- _Exercise data_:
"""
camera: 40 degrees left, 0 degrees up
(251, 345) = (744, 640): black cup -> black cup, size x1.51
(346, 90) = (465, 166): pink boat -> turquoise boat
"""
- _Assignment_:
Return the listing. Match it exactly.

- _Result of this exercise_:
camera: 40 degrees left, 0 degrees up
(251, 345) = (744, 640): black cup -> black cup, size x1.51
(346, 90) = (465, 166): pink boat -> turquoise boat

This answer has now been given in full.